## EXERCISE
Your output must match the records below character for character.

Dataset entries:
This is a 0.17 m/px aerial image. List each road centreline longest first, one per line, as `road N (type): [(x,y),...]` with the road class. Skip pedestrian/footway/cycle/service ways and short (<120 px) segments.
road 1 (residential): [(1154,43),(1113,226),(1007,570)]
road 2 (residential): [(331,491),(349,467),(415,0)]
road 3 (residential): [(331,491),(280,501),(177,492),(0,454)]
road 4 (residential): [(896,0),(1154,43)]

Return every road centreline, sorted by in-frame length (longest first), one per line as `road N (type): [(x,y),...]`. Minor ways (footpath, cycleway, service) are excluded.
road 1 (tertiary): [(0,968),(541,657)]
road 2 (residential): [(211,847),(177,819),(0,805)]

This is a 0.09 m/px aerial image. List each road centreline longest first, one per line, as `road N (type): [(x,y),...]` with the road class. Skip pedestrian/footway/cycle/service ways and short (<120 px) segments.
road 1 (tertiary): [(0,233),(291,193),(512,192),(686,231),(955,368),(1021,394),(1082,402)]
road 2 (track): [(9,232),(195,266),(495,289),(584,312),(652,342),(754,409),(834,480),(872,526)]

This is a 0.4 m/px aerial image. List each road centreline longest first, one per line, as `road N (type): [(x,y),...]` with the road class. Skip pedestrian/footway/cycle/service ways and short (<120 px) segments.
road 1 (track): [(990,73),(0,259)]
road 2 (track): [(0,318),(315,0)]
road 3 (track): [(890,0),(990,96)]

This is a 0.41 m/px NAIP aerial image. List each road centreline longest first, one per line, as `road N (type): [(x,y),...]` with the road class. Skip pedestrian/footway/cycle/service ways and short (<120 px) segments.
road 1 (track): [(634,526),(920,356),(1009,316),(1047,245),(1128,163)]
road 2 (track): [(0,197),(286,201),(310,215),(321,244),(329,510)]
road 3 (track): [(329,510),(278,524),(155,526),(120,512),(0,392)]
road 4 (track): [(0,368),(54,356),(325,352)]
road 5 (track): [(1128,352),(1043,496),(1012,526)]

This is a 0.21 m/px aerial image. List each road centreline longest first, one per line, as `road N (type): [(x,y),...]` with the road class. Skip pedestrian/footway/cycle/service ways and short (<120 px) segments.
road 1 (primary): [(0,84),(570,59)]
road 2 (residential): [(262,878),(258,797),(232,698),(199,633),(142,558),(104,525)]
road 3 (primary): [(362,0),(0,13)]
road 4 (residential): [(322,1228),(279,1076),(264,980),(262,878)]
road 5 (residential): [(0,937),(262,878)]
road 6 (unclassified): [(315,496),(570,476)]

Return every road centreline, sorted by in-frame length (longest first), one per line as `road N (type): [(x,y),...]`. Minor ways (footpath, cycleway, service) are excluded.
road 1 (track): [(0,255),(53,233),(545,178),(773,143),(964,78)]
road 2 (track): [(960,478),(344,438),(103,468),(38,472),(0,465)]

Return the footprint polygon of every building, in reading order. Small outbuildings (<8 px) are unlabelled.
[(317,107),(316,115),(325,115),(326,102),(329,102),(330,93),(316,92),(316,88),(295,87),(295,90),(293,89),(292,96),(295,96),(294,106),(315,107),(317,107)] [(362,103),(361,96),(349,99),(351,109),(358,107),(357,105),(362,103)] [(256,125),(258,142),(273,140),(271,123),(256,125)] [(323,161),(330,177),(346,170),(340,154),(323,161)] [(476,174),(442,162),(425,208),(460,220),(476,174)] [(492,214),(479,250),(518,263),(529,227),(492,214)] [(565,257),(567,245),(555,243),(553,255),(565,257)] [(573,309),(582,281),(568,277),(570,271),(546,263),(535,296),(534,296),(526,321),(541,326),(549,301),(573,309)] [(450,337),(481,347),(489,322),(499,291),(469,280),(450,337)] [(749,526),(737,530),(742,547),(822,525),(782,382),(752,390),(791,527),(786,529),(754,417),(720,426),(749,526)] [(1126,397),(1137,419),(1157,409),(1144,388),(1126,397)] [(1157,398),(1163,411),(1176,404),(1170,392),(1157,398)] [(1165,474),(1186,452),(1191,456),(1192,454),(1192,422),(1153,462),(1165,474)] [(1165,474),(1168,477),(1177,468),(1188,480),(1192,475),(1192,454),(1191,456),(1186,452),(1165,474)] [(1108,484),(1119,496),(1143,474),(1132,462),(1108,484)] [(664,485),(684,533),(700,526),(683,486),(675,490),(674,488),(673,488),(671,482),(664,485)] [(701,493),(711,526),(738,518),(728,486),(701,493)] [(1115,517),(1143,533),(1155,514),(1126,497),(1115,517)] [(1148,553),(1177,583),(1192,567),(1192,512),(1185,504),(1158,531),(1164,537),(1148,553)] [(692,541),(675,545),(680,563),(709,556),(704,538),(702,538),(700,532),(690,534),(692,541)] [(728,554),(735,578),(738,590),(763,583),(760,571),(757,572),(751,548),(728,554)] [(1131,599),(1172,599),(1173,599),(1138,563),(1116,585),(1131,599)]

## SOLUTION FOR THIS PROBLEM
This is a 0.17 m/px aerial image. List each road centreline longest first, one per line, as `road N (type): [(x,y),...]` with the road class. Skip pedestrian/footway/cycle/service ways and short (<120 px) segments.
road 1 (residential): [(1154,43),(1113,226),(1007,570)]
road 2 (residential): [(331,491),(349,467),(415,0)]
road 3 (residential): [(331,491),(280,501),(177,492),(0,454)]
road 4 (residential): [(896,0),(1154,43)]

Return every road centreline, sorted by in-frame length (longest first), one per line as `road N (type): [(x,y),...]`. Minor ways (footpath, cycleway, service) are excluded.
road 1 (tertiary): [(0,968),(541,657)]
road 2 (residential): [(211,847),(177,819),(0,805)]

This is a 0.09 m/px aerial image. List each road centreline longest first, one per line, as `road N (type): [(x,y),...]` with the road class. Skip pedestrian/footway/cycle/service ways and short (<120 px) segments.
road 1 (tertiary): [(0,233),(291,193),(512,192),(686,231),(955,368),(1021,394),(1082,402)]
road 2 (track): [(9,232),(195,266),(495,289),(584,312),(652,342),(754,409),(834,480),(872,526)]

This is a 0.4 m/px aerial image. List each road centreline longest first, one per line, as `road N (type): [(x,y),...]` with the road class. Skip pedestrian/footway/cycle/service ways and short (<120 px) segments.
road 1 (track): [(990,73),(0,259)]
road 2 (track): [(0,318),(315,0)]
road 3 (track): [(890,0),(990,96)]

This is a 0.41 m/px NAIP aerial image. List each road centreline longest first, one per line, as `road N (type): [(x,y),...]` with the road class. Skip pedestrian/footway/cycle/service ways and short (<120 px) segments.
road 1 (track): [(634,526),(920,356),(1009,316),(1047,245),(1128,163)]
road 2 (track): [(0,197),(286,201),(310,215),(321,244),(329,510)]
road 3 (track): [(329,510),(278,524),(155,526),(120,512),(0,392)]
road 4 (track): [(0,368),(54,356),(325,352)]
road 5 (track): [(1128,352),(1043,496),(1012,526)]

This is a 0.21 m/px aerial image. List each road centreline longest first, one per line, as `road N (type): [(x,y),...]` with the road class. Skip pedestrian/footway/cycle/service ways and short (<120 px) segments.
road 1 (primary): [(0,84),(570,59)]
road 2 (residential): [(262,878),(258,797),(232,698),(199,633),(142,558),(104,525)]
road 3 (primary): [(362,0),(0,13)]
road 4 (residential): [(322,1228),(279,1076),(264,980),(262,878)]
road 5 (residential): [(0,937),(262,878)]
road 6 (unclassified): [(315,496),(570,476)]

Return every road centreline, sorted by in-frame length (longest first), one per line as `road N (type): [(x,y),...]`. Minor ways (footpath, cycleway, service) are excluded.
road 1 (track): [(0,255),(53,233),(545,178),(773,143),(964,78)]
road 2 (track): [(960,478),(344,438),(103,468),(38,472),(0,465)]

Return the footprint polygon of every building, in reading order. Small outbuildings (<8 px) are unlabelled.
[(317,107),(316,115),(325,115),(326,102),(329,102),(330,93),(316,92),(316,88),(295,87),(295,90),(293,89),(292,96),(295,96),(294,106),(315,107),(317,107)] [(362,103),(361,96),(349,99),(351,109),(358,107),(357,105),(362,103)] [(256,125),(258,142),(273,140),(271,123),(256,125)] [(323,161),(330,177),(346,170),(340,154),(323,161)] [(476,174),(442,162),(425,208),(460,220),(476,174)] [(492,214),(479,250),(518,263),(529,227),(492,214)] [(565,257),(567,245),(555,243),(553,255),(565,257)] [(573,309),(582,281),(568,277),(570,271),(546,263),(535,296),(534,296),(526,321),(541,326),(549,301),(573,309)] [(450,337),(481,347),(489,322),(499,291),(469,280),(450,337)] [(749,526),(737,530),(742,547),(822,525),(782,382),(752,390),(791,527),(786,529),(754,417),(720,426),(749,526)] [(1126,397),(1137,419),(1157,409),(1144,388),(1126,397)] [(1157,398),(1163,411),(1176,404),(1170,392),(1157,398)] [(1165,474),(1186,452),(1191,456),(1192,454),(1192,422),(1153,462),(1165,474)] [(1165,474),(1168,477),(1177,468),(1188,480),(1192,475),(1192,454),(1191,456),(1186,452),(1165,474)] [(1108,484),(1119,496),(1143,474),(1132,462),(1108,484)] [(664,485),(684,533),(700,526),(683,486),(675,490),(674,488),(673,488),(671,482),(664,485)] [(701,493),(711,526),(738,518),(728,486),(701,493)] [(1115,517),(1143,533),(1155,514),(1126,497),(1115,517)] [(1148,553),(1177,583),(1192,567),(1192,512),(1185,504),(1158,531),(1164,537),(1148,553)] [(692,541),(675,545),(680,563),(709,556),(704,538),(702,538),(700,532),(690,534),(692,541)] [(728,554),(735,578),(738,590),(763,583),(760,571),(757,572),(751,548),(728,554)] [(1131,599),(1172,599),(1173,599),(1138,563),(1116,585),(1131,599)]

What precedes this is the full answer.